### TASK INSTRUCTIONS
Show all the lines in the data below that include the word "size".

Object matching data
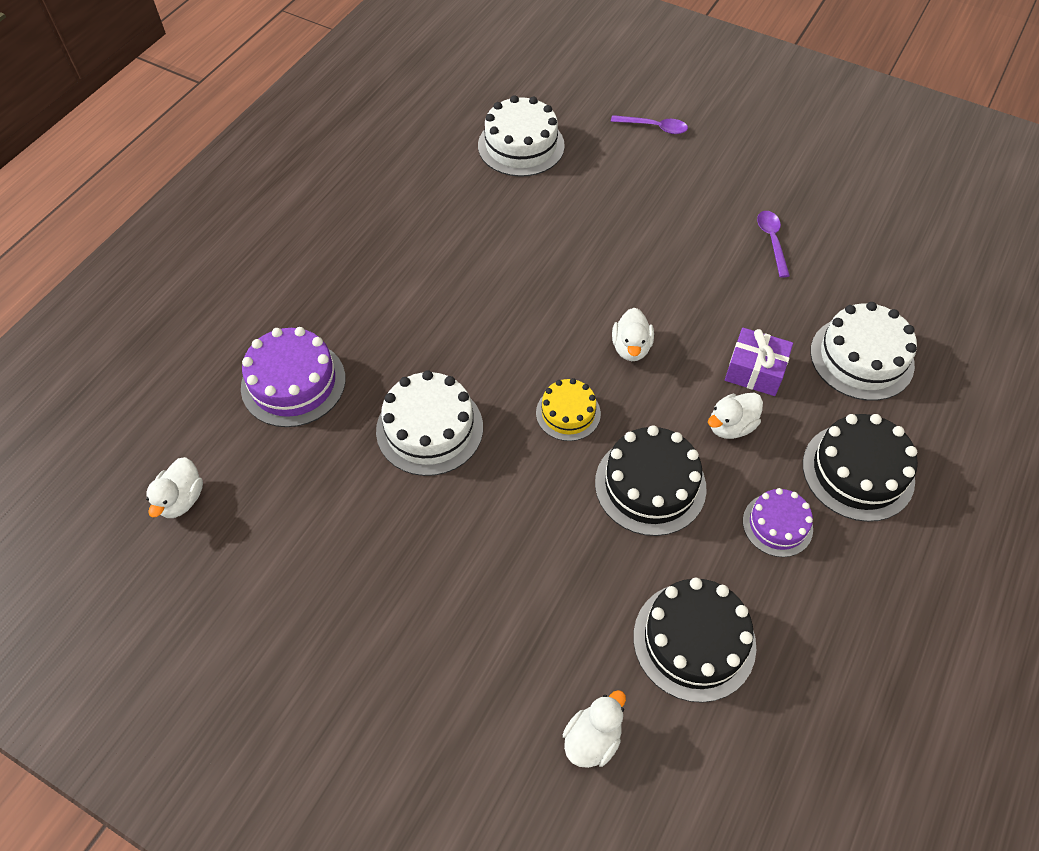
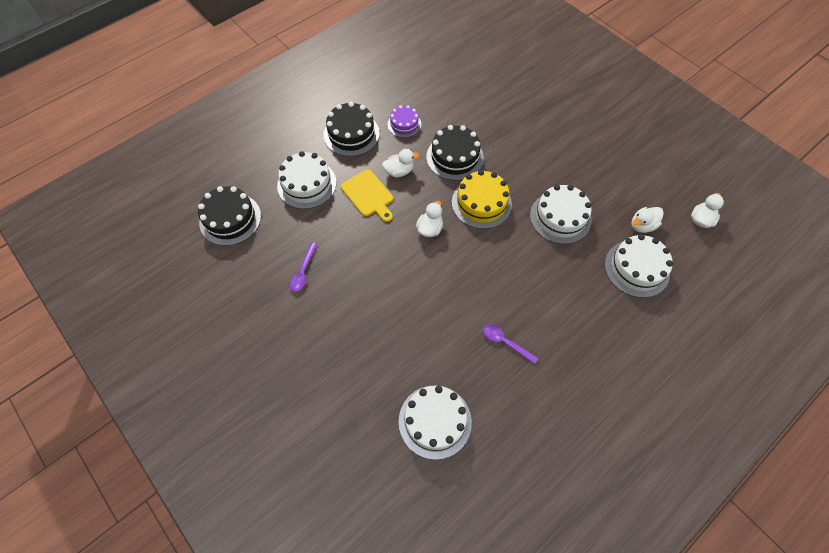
camera: 160 degrees left, 5 degrees up
purple cake [241,327,346,427] -> white cake [605,234,673,298]
yellow cake [536,378,601,441] -> yellow cake [452,170,512,229], size x1.64
white duck [562,690,626,768] -> white duck moved to [631,207,664,233]
purple spoon [611,115,688,134] -> purple spoon moved to [483,324,538,364]
black cake [633,578,756,703] -> black cake moved to [198,186,261,246]
purple gift [725,328,793,396] -> yellow cutting board [341,169,393,222]

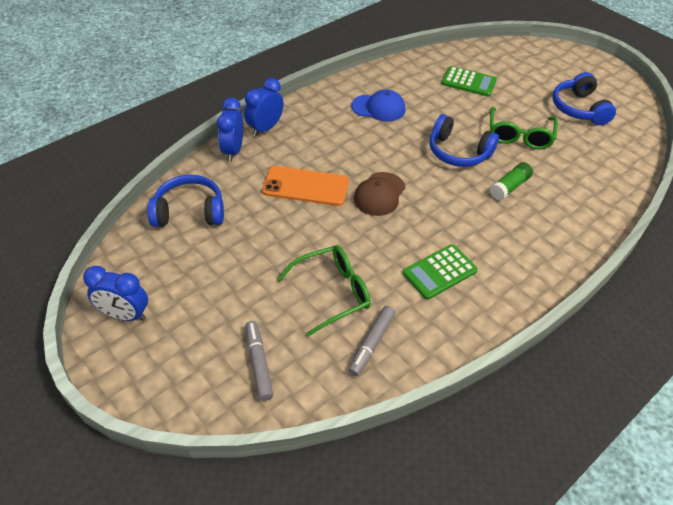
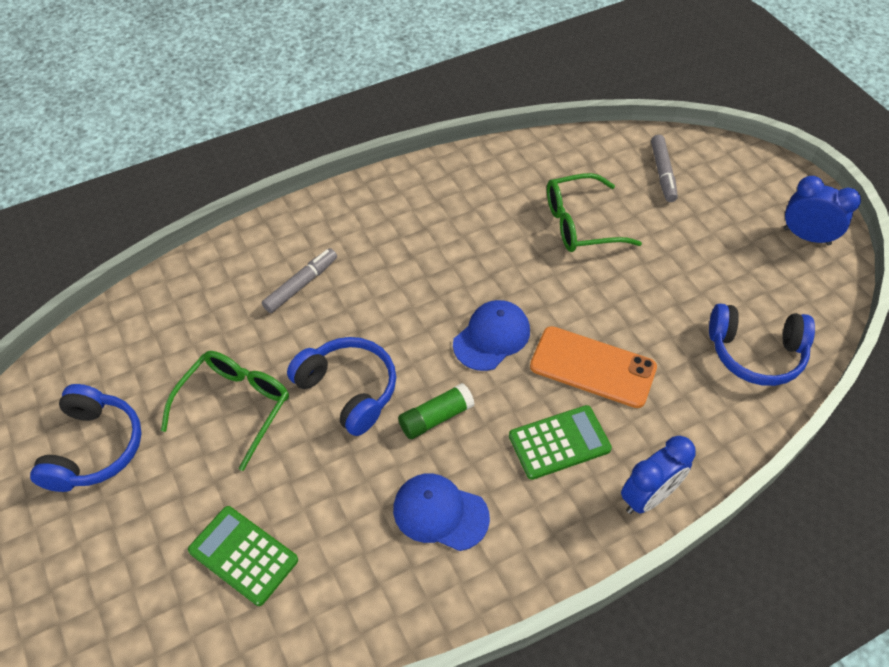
camera: 165 degrees left, 5 degrees up
blue clock [217,97,243,162] -> none
grey marker [348,306,395,377] -> grey marker moved to [262,248,337,313]
brown cap [354,172,406,216] -> blue cap [453,300,530,371]
green calculator [403,244,478,300] -> green calculator moved to [509,405,612,480]
green glue stick [490,162,533,200] -> green glue stick moved to [398,383,475,439]

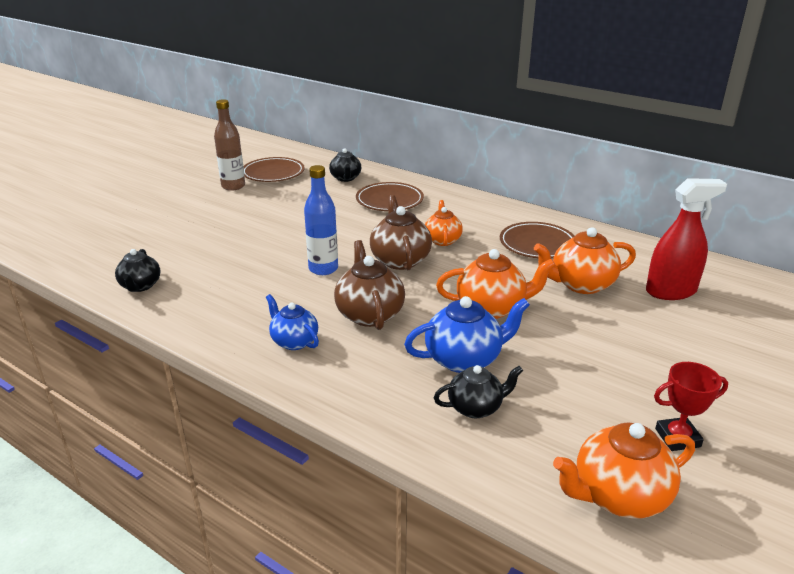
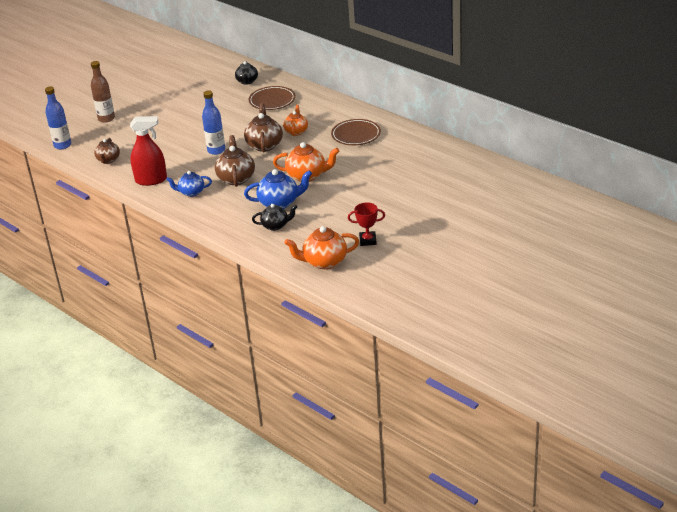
camera: 10 degrees right, 5 degrees up
black teapot [115,249,161,292] -> brown teapot [94,138,120,164]
brown bottle [214,99,245,191] -> brown bottle moved to [91,61,115,123]
brown plate [243,157,305,182] -> none
blue teapot [266,294,319,350] -> blue teapot turned 60 degrees counterclockwise [166,171,212,197]
orange teapot [534,227,636,294] -> none
red spray bottle [646,178,727,300] -> red spray bottle moved to [130,116,167,186]
none -> blue bottle [45,86,71,149]

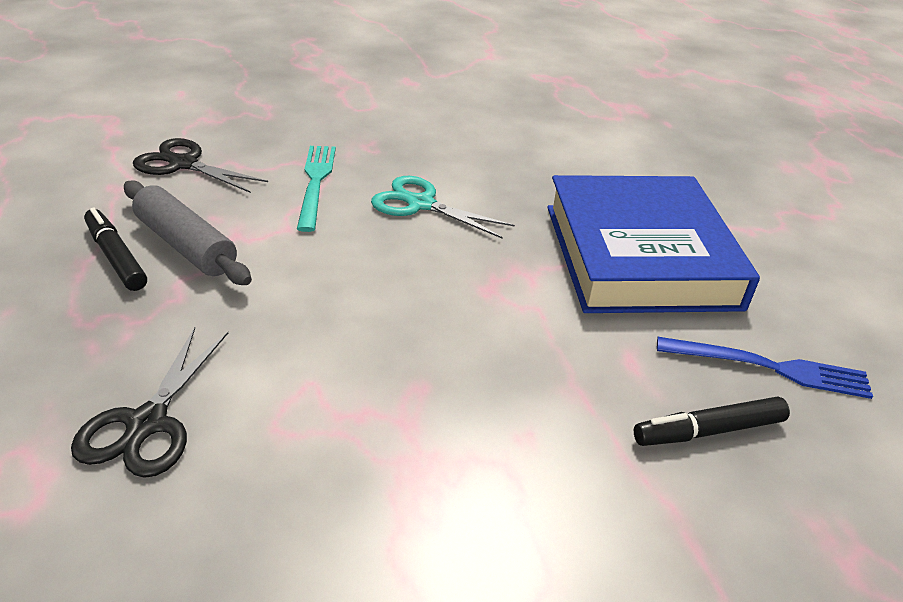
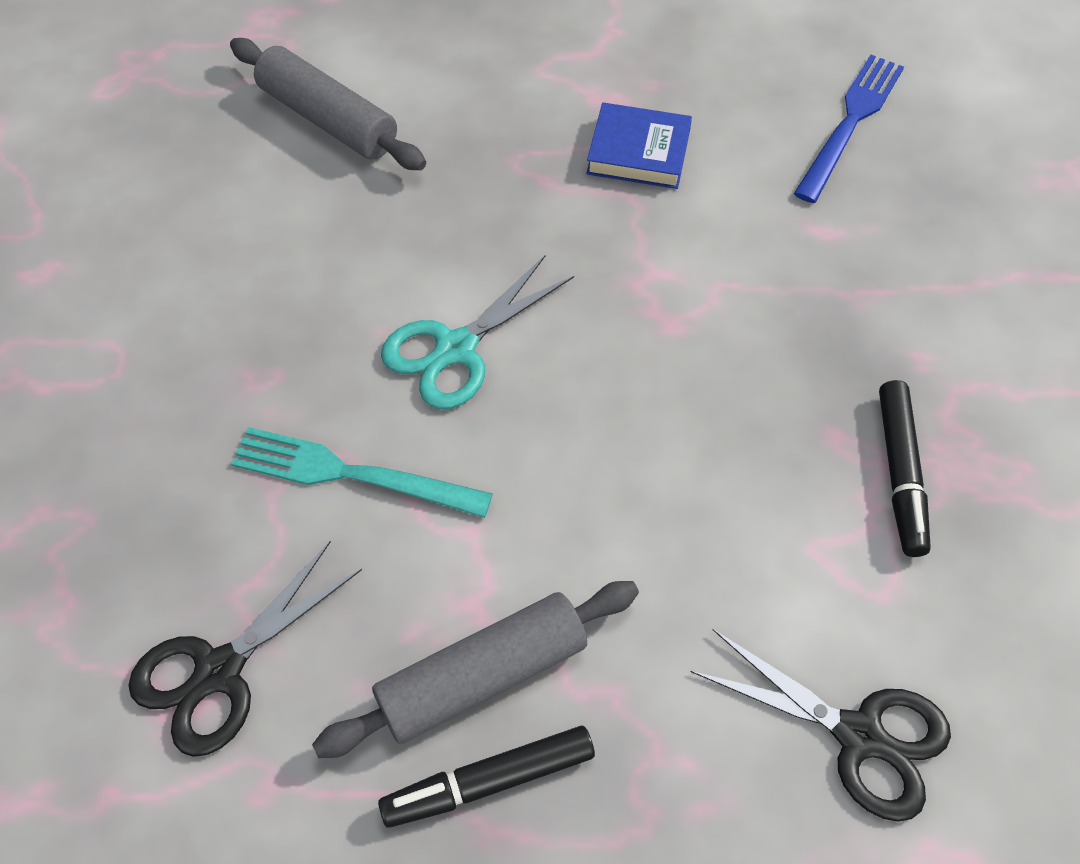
camera: 70 degrees left, 20 degrees up
blue book [547,175,760,313] -> blue book [586,103,692,189], size x0.41
black marker [634,396,790,446] -> black marker moved to [879,380,931,557]
none -> grey rolling pin [230,38,426,170]

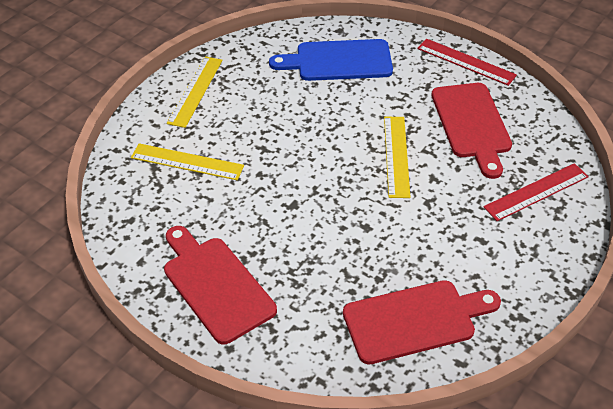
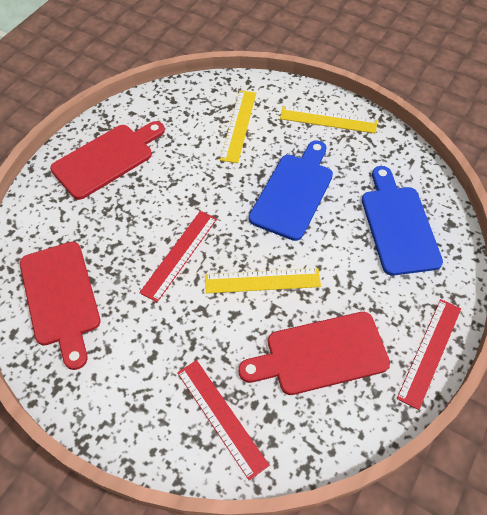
camera: 85 degrees right, 10 degrees up
none -> red ruler [139,211,217,302]
none -> blue cutting board [249,140,333,241]

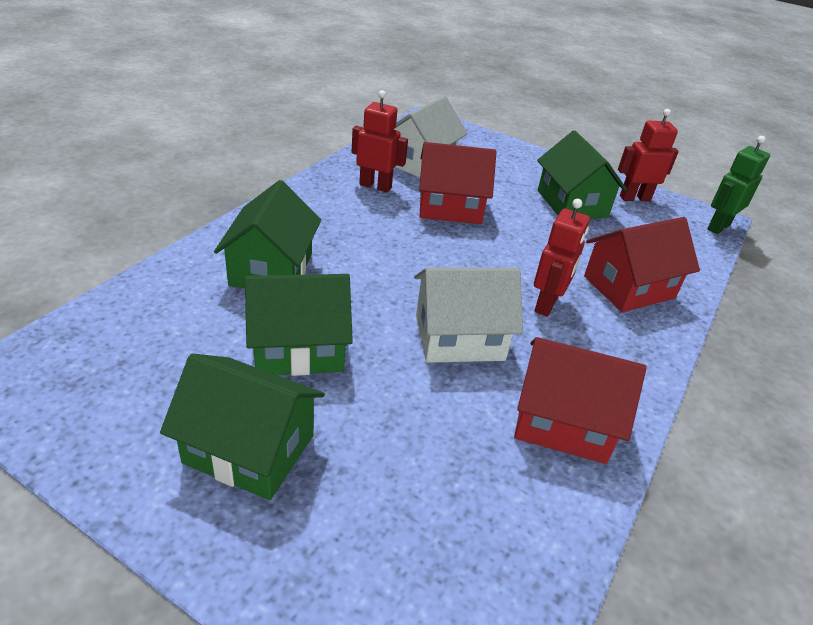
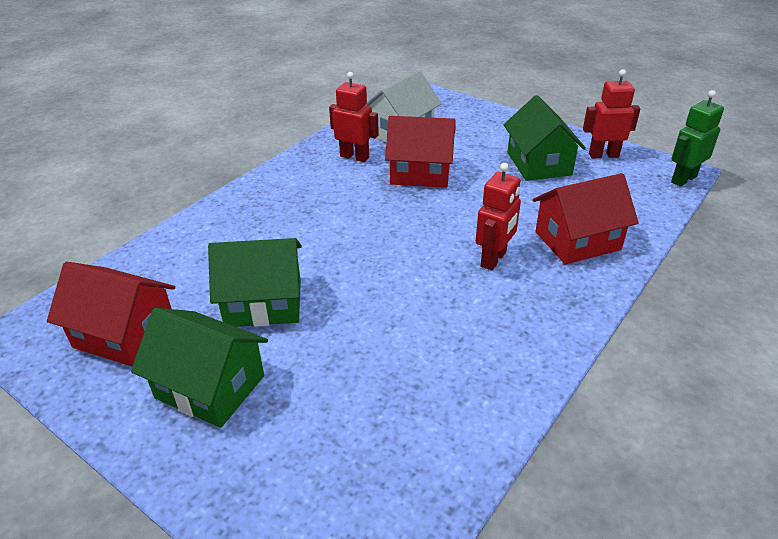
camera: 10 degrees right, 0 degrees up
green house [214,180,321,288] -> none
white house [414,267,523,363] -> none
red house [514,337,646,464] -> red house moved to [47,262,175,367]

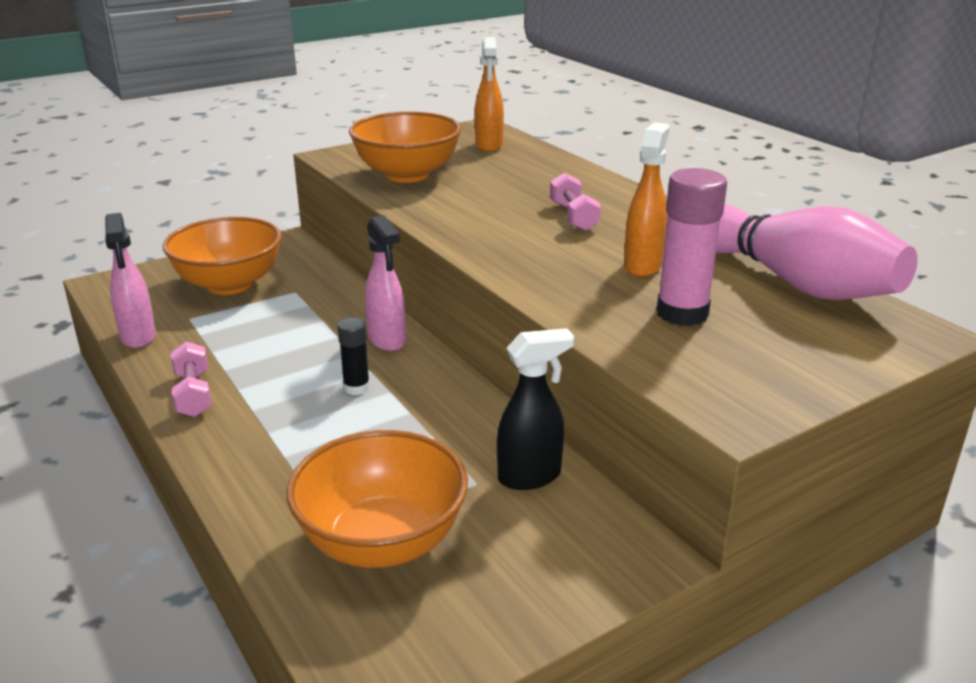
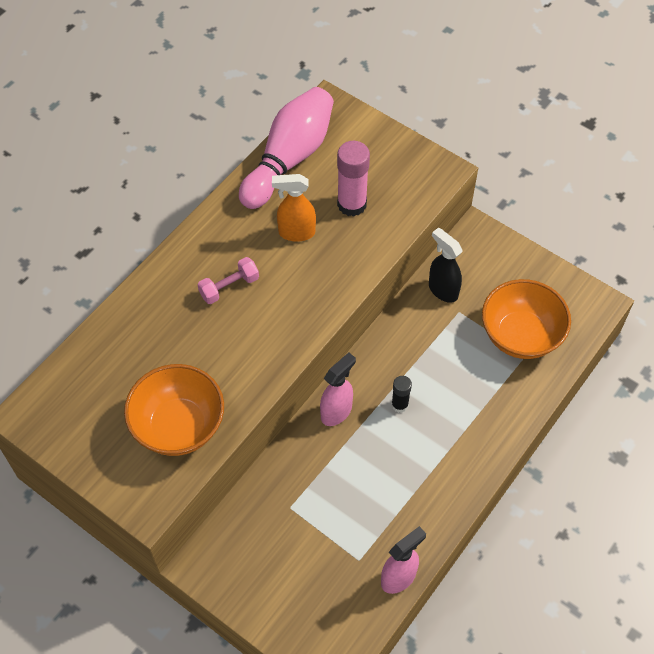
camera: 110 degrees left, 30 degrees up
orange bowl [163,217,282,295] -> none
pink dumbbell [171,341,211,417] -> none
orange spray bottle [475,37,504,152] -> none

### SOLUTION TO THIS PROBLEM
yellow cake [536,378,601,441] -> yellow cake [452,170,512,229], size x1.64
blue book [547,175,760,313] -> blue book [586,103,692,189], size x0.41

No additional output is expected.